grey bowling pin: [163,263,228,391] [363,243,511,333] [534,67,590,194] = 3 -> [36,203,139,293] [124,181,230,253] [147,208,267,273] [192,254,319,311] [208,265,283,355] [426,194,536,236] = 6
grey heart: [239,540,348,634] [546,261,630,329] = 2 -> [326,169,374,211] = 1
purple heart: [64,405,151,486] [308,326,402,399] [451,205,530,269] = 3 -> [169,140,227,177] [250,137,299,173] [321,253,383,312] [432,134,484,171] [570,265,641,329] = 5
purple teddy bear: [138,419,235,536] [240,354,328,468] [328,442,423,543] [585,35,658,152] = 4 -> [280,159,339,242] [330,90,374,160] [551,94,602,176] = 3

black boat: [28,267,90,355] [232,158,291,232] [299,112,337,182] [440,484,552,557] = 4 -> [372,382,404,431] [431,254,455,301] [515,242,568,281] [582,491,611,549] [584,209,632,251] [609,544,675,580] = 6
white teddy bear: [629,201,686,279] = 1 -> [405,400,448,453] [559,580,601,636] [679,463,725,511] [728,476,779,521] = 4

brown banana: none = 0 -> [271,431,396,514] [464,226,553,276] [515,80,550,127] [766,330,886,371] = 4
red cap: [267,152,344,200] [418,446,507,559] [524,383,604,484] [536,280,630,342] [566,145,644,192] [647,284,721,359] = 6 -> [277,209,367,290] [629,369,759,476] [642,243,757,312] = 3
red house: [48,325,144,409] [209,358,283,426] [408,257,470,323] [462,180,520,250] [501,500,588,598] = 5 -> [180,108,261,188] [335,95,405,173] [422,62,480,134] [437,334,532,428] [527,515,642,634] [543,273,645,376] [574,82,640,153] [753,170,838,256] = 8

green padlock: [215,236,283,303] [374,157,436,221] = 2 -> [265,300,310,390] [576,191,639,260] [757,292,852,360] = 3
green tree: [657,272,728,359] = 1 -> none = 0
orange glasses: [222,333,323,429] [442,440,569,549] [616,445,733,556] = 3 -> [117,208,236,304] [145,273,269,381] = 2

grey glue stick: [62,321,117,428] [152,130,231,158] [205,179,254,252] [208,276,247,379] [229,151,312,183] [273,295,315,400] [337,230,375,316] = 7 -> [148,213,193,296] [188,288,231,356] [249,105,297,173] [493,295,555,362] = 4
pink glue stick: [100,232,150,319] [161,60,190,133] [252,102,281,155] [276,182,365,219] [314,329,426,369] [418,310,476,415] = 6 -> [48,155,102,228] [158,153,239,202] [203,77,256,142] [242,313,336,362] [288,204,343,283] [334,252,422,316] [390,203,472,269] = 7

========================================================================

## What is expected
What is needed is an exact copy of the entries from their first line down to the line with "grey glue stick: [62,321,117,428]", that line included, and nothing beyond it.

## Response
grey bowling pin: [163,263,228,391] [363,243,511,333] [534,67,590,194] = 3 -> [36,203,139,293] [124,181,230,253] [147,208,267,273] [192,254,319,311] [208,265,283,355] [426,194,536,236] = 6
grey heart: [239,540,348,634] [546,261,630,329] = 2 -> [326,169,374,211] = 1
purple heart: [64,405,151,486] [308,326,402,399] [451,205,530,269] = 3 -> [169,140,227,177] [250,137,299,173] [321,253,383,312] [432,134,484,171] [570,265,641,329] = 5
purple teddy bear: [138,419,235,536] [240,354,328,468] [328,442,423,543] [585,35,658,152] = 4 -> [280,159,339,242] [330,90,374,160] [551,94,602,176] = 3

black boat: [28,267,90,355] [232,158,291,232] [299,112,337,182] [440,484,552,557] = 4 -> [372,382,404,431] [431,254,455,301] [515,242,568,281] [582,491,611,549] [584,209,632,251] [609,544,675,580] = 6
white teddy bear: [629,201,686,279] = 1 -> [405,400,448,453] [559,580,601,636] [679,463,725,511] [728,476,779,521] = 4

brown banana: none = 0 -> [271,431,396,514] [464,226,553,276] [515,80,550,127] [766,330,886,371] = 4
red cap: [267,152,344,200] [418,446,507,559] [524,383,604,484] [536,280,630,342] [566,145,644,192] [647,284,721,359] = 6 -> [277,209,367,290] [629,369,759,476] [642,243,757,312] = 3
red house: [48,325,144,409] [209,358,283,426] [408,257,470,323] [462,180,520,250] [501,500,588,598] = 5 -> [180,108,261,188] [335,95,405,173] [422,62,480,134] [437,334,532,428] [527,515,642,634] [543,273,645,376] [574,82,640,153] [753,170,838,256] = 8

green padlock: [215,236,283,303] [374,157,436,221] = 2 -> [265,300,310,390] [576,191,639,260] [757,292,852,360] = 3
green tree: [657,272,728,359] = 1 -> none = 0
orange glasses: [222,333,323,429] [442,440,569,549] [616,445,733,556] = 3 -> [117,208,236,304] [145,273,269,381] = 2

grey glue stick: [62,321,117,428] [152,130,231,158] [205,179,254,252] [208,276,247,379] [229,151,312,183] [273,295,315,400] [337,230,375,316] = 7 -> [148,213,193,296] [188,288,231,356] [249,105,297,173] [493,295,555,362] = 4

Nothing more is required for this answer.